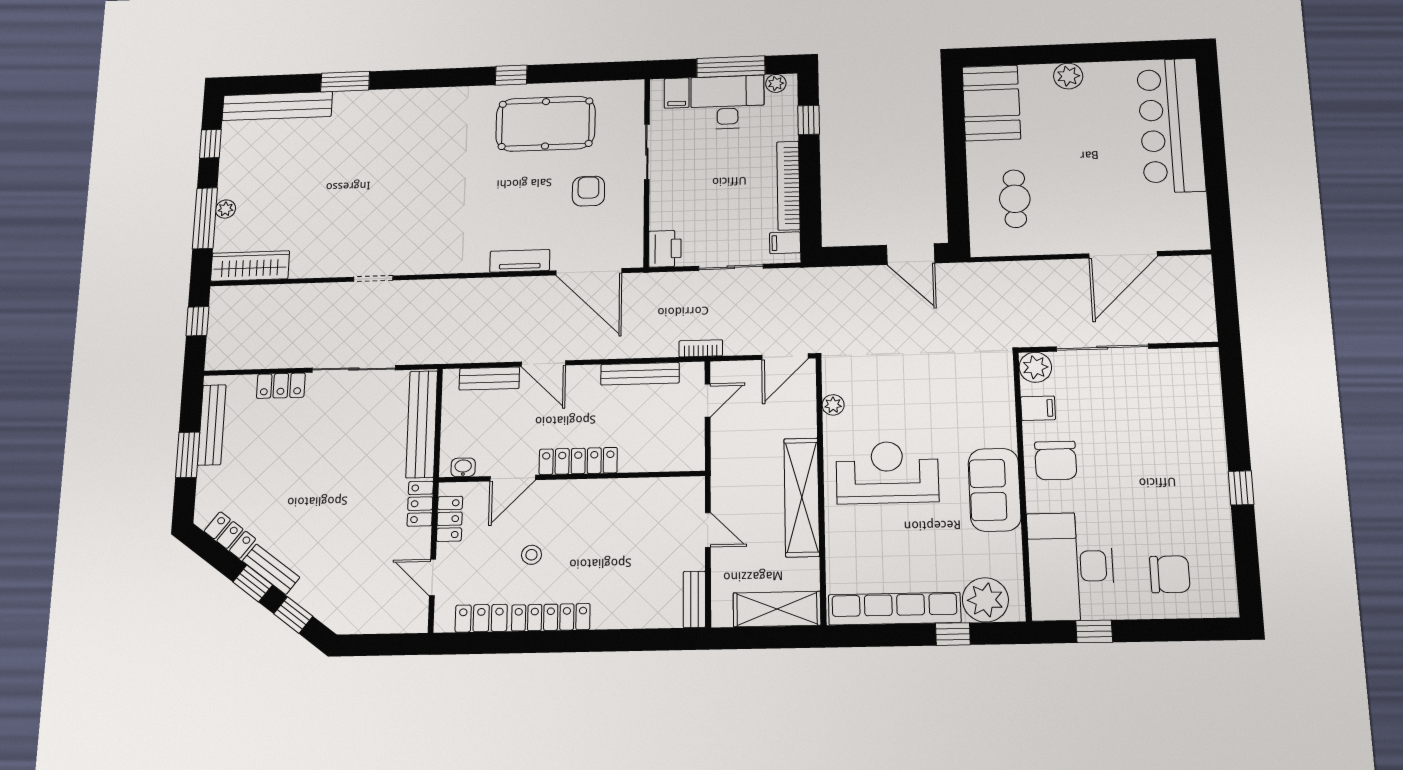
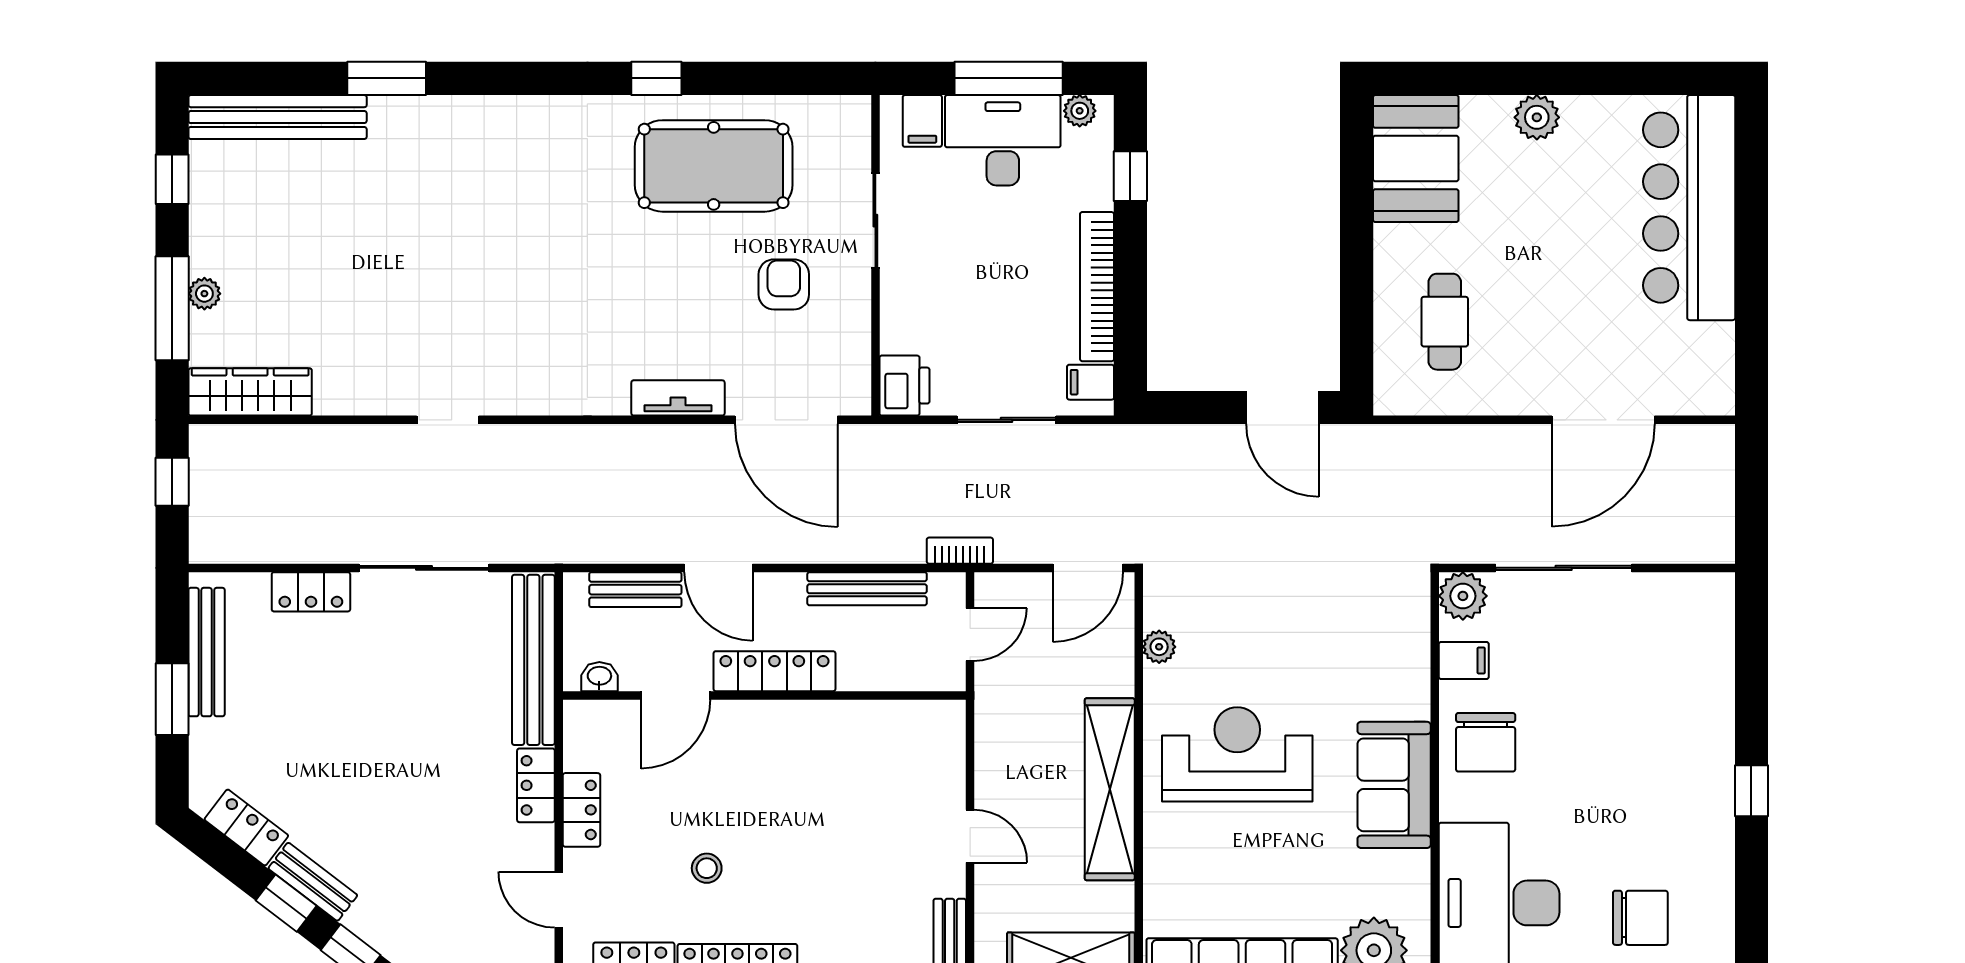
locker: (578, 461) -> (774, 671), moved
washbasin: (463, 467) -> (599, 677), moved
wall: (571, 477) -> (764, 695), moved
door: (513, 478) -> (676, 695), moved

──────────────────────────────

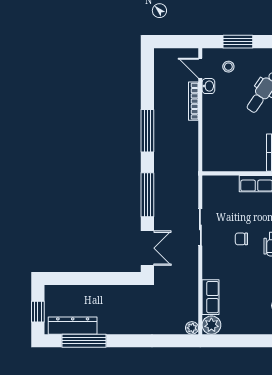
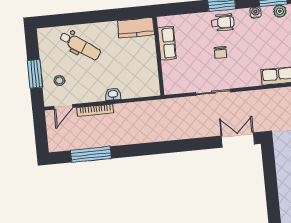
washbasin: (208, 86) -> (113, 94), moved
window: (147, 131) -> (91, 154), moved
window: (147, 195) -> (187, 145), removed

──────────────────────────────

* **What you will do**: Using the records above, restate word for word the lines from the one with "locker: (578, 461) -> (774, 671), moved" through the one with "door: (513, 478) -> (676, 695), moved", both included.

* **Result of this task**:
locker: (578, 461) -> (774, 671), moved
washbasin: (463, 467) -> (599, 677), moved
wall: (571, 477) -> (764, 695), moved
door: (513, 478) -> (676, 695), moved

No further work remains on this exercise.